» **STUDY MATERIAL**:

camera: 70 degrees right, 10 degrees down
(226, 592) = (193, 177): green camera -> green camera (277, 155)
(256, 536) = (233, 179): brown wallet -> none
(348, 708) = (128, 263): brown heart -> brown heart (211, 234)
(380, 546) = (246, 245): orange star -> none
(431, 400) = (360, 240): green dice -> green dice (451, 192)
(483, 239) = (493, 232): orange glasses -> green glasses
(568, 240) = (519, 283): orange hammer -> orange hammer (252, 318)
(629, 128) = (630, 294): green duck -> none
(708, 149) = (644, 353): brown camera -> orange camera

---

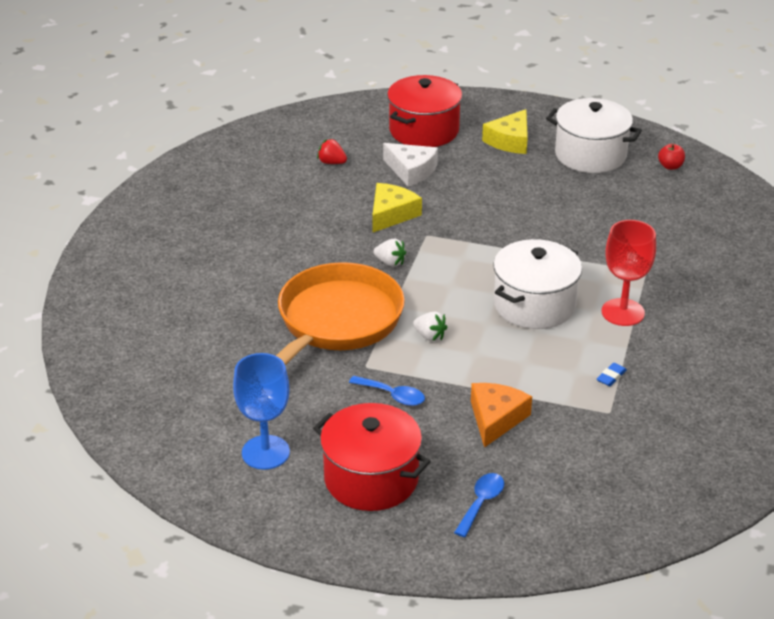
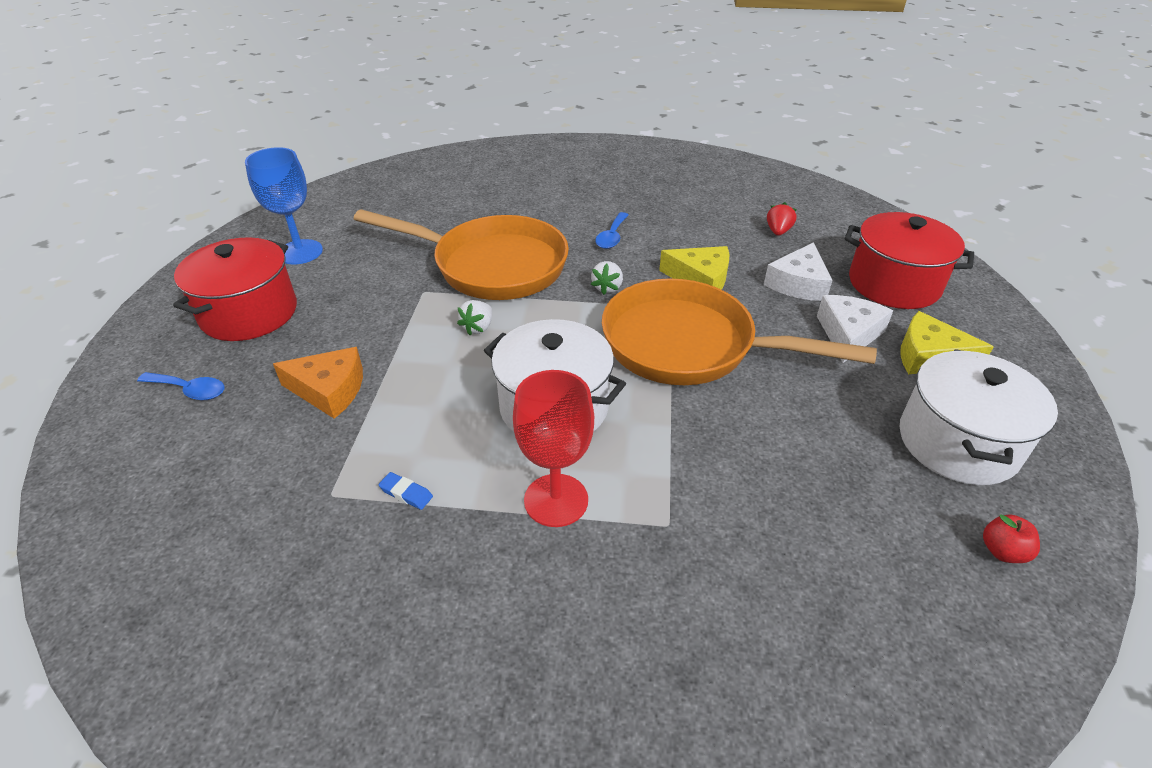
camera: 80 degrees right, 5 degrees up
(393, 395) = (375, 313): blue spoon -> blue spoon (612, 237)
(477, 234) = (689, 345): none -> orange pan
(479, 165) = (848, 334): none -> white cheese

» **TASK**:
All lines in the records with the string "green" should be copied out.

» **SOLUTION FOR THIS TASK**:
(226, 592) = (193, 177): green camera -> green camera (277, 155)
(431, 400) = (360, 240): green dice -> green dice (451, 192)
(483, 239) = (493, 232): orange glasses -> green glasses
(629, 128) = (630, 294): green duck -> none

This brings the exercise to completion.